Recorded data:
---
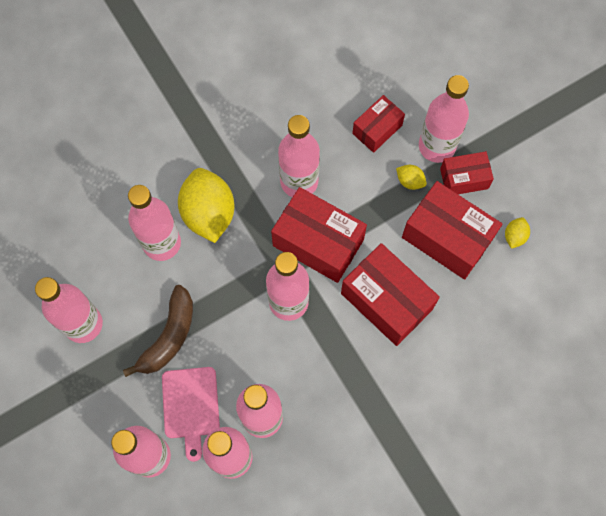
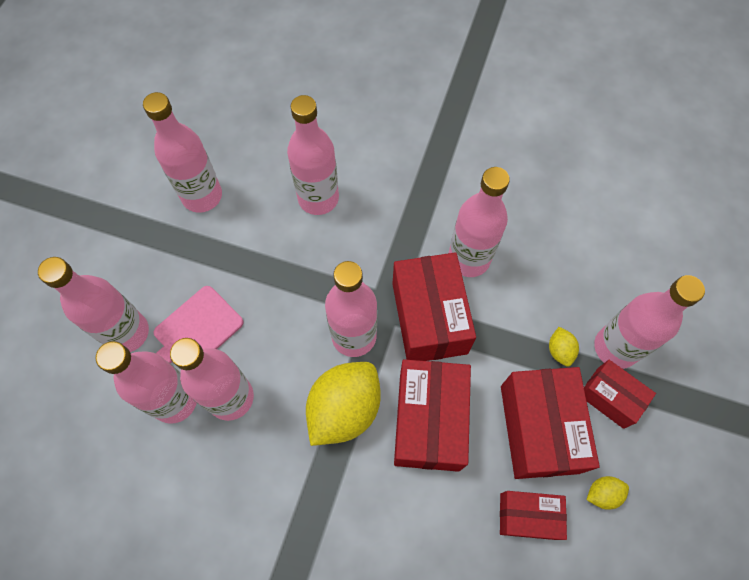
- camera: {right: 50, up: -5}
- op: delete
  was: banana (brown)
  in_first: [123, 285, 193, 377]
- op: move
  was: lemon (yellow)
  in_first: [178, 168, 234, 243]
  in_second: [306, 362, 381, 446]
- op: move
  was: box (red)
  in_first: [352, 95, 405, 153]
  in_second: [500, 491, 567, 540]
---
# EXERCISE PROMPT:
Retype every entry above exactly, leaving out the pictures.

# SOLUTION TO THIS TASK:
- camera: {right: 50, up: -5}
- op: delete
  was: banana (brown)
  in_first: [123, 285, 193, 377]
- op: move
  was: lemon (yellow)
  in_first: [178, 168, 234, 243]
  in_second: [306, 362, 381, 446]
- op: move
  was: box (red)
  in_first: [352, 95, 405, 153]
  in_second: [500, 491, 567, 540]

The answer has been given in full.